• _Problem_: Within the listing below, the lines to output run from the one containing "camera: 45 degrees right, 0 degrees up" through the one containing "white traffic cone [533,220,589,287]"; copy them exactly and nothing else.

• _Supplied records_:

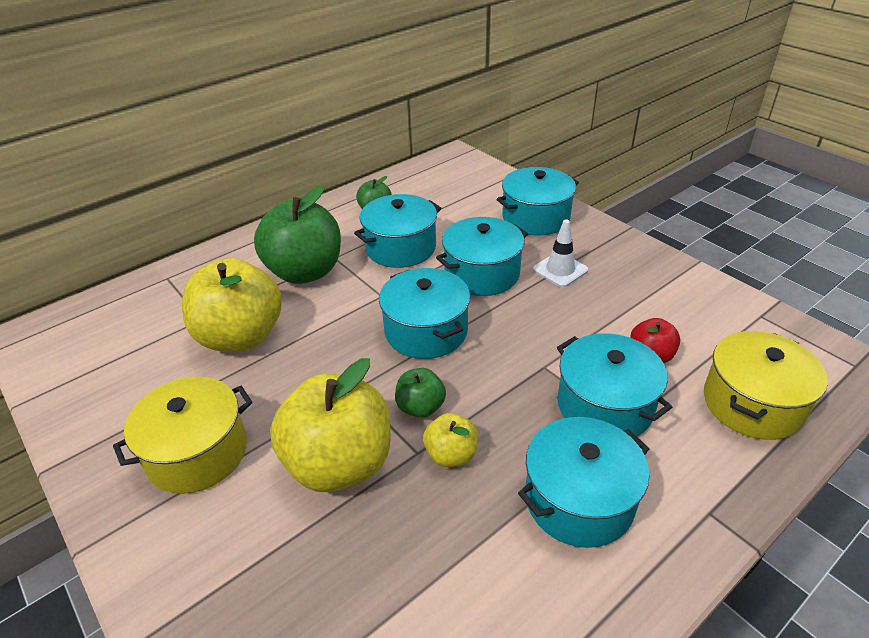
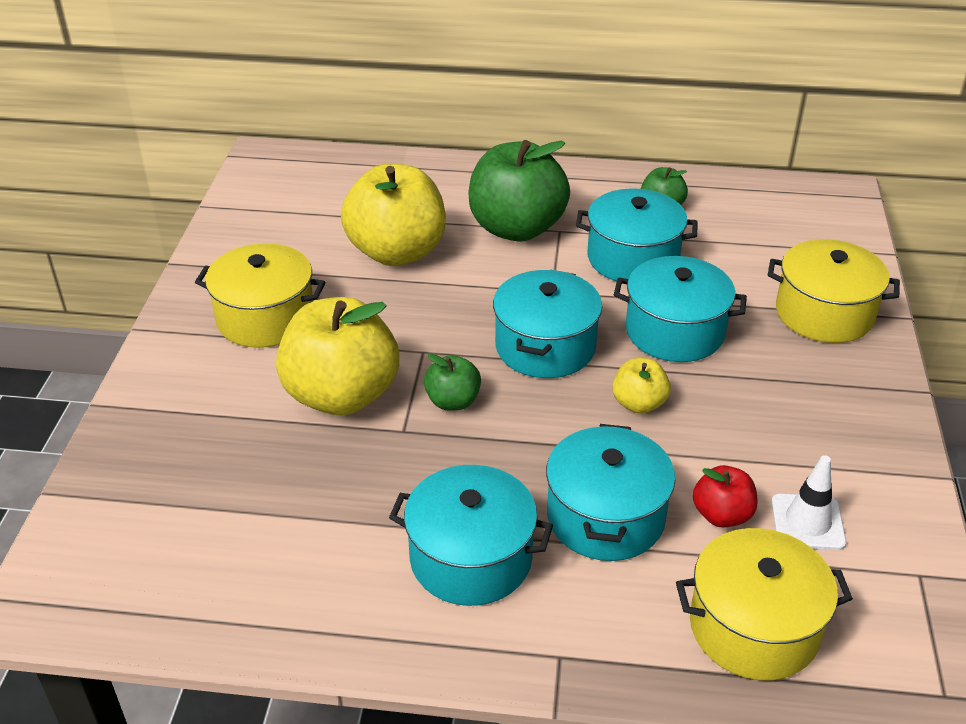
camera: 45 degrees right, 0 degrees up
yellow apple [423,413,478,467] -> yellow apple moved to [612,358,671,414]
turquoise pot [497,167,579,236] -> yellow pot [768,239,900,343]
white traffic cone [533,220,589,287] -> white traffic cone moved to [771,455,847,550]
...
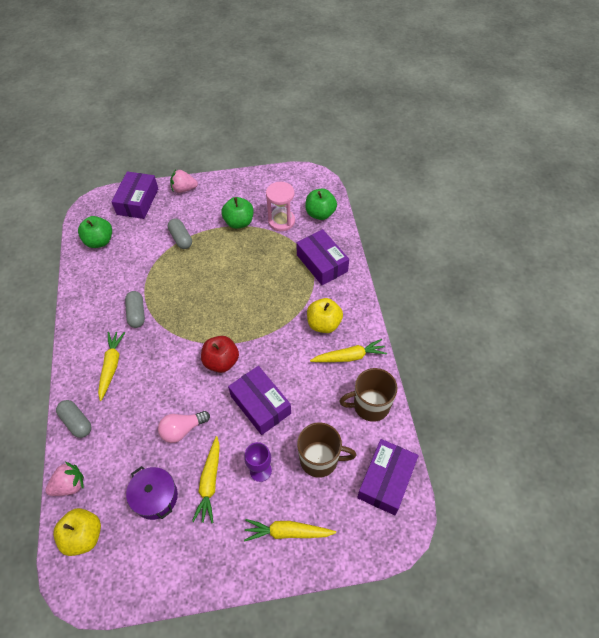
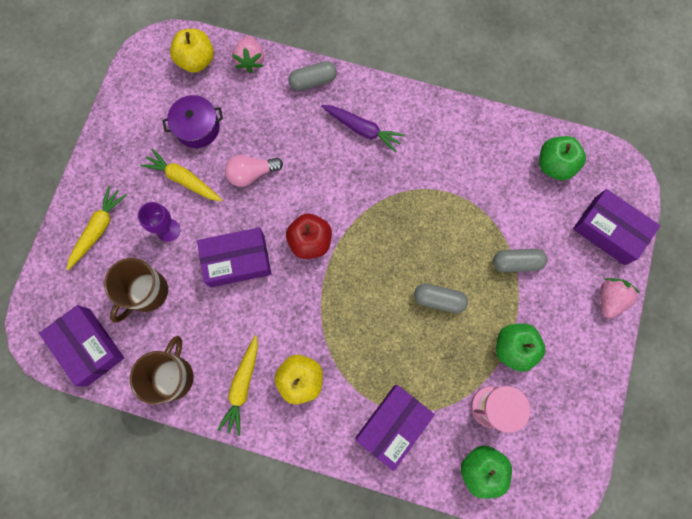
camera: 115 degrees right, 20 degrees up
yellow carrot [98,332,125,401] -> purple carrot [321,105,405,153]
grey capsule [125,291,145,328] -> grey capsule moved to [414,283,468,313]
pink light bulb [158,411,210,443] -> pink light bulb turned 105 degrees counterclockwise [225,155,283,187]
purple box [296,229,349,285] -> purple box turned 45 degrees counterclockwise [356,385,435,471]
==
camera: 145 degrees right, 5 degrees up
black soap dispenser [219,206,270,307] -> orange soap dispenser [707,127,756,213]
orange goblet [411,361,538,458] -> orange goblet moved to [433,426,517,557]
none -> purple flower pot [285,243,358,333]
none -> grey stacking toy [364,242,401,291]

• _Response to this exercise_:
camera: 45 degrees right, 0 degrees up
yellow apple [423,413,478,467] -> yellow apple moved to [612,358,671,414]
turquoise pot [497,167,579,236] -> yellow pot [768,239,900,343]
white traffic cone [533,220,589,287] -> white traffic cone moved to [771,455,847,550]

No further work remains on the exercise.